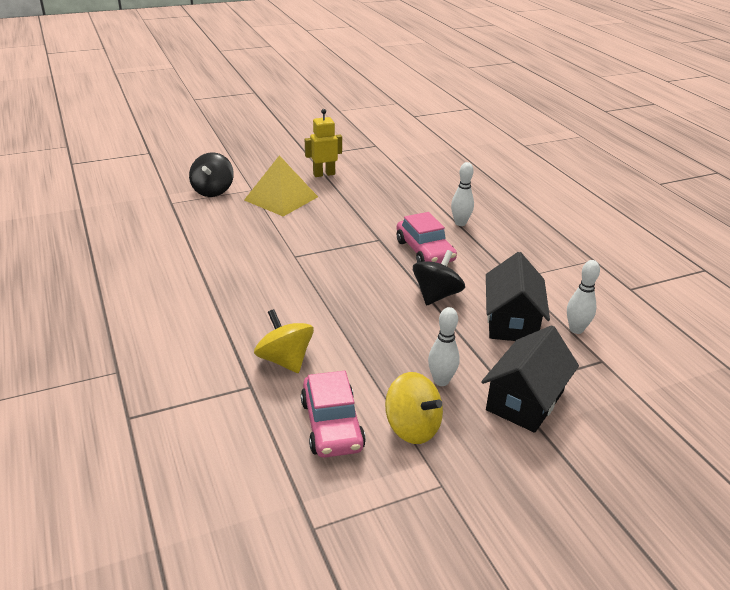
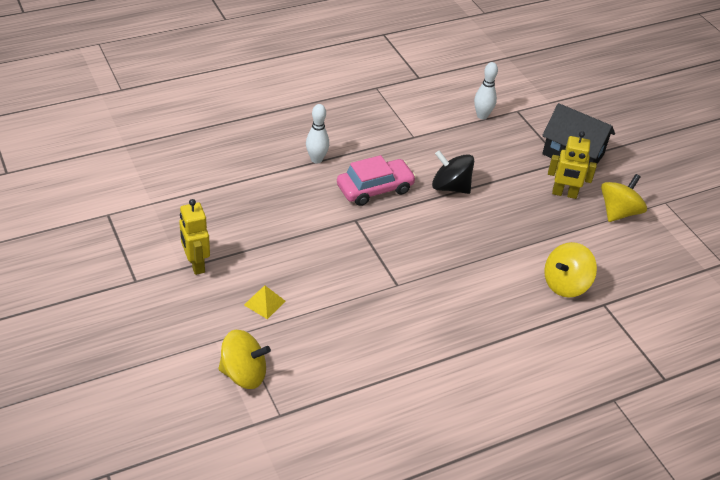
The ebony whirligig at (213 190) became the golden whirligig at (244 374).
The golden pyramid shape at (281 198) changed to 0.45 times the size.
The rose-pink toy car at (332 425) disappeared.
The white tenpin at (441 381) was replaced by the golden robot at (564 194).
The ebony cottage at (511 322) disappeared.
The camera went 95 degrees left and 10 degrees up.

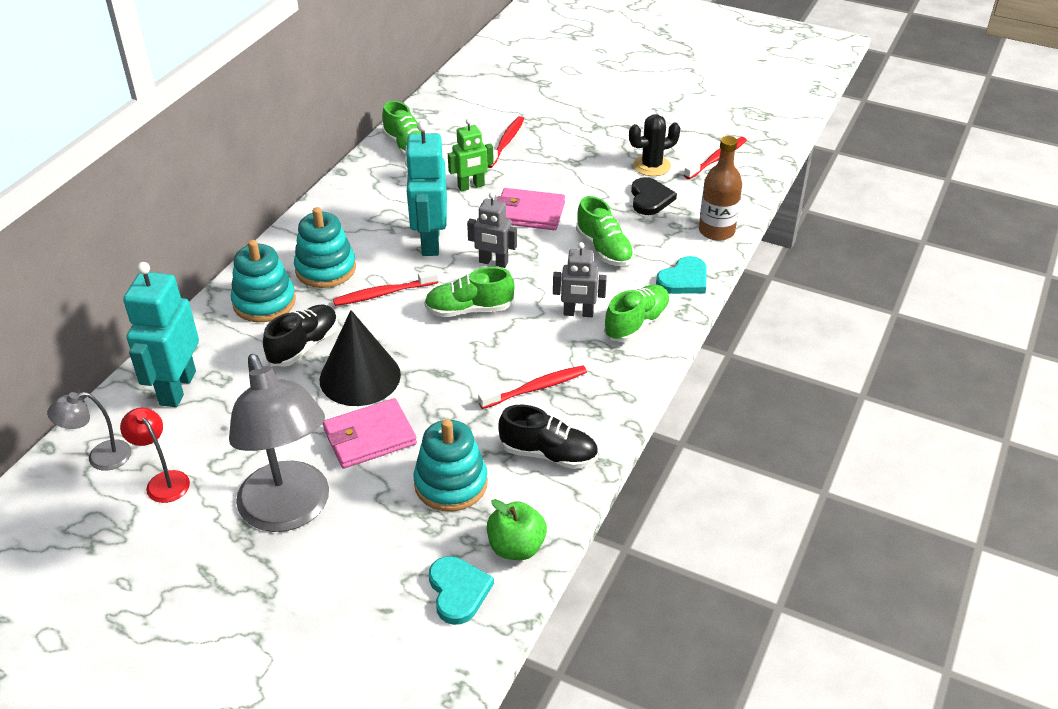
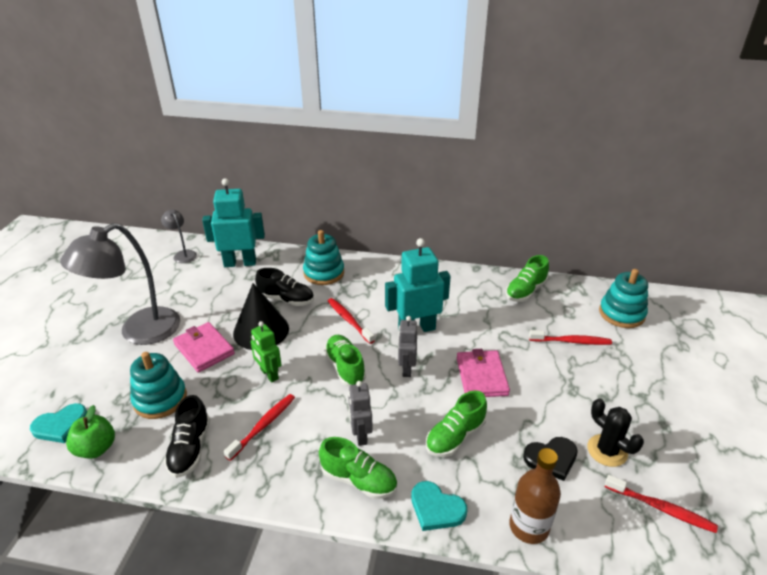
The red desk lamp at (163 481) disappeared.
The turquoise stacking toy moved from (325 269) to (621 313).
The green robot moved from (471 186) to (269 374).
The red tooth brush at (536 388) turned 105 degrees counterclockwise.
The camera went 75 degrees right and 5 degrees down.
★ ★ ★ ★
Sift through the material above and copy each line that holds "golden".

The ebony whirligig at (213 190) became the golden whirligig at (244 374).
The golden pyramid shape at (281 198) changed to 0.45 times the size.
The white tenpin at (441 381) was replaced by the golden robot at (564 194).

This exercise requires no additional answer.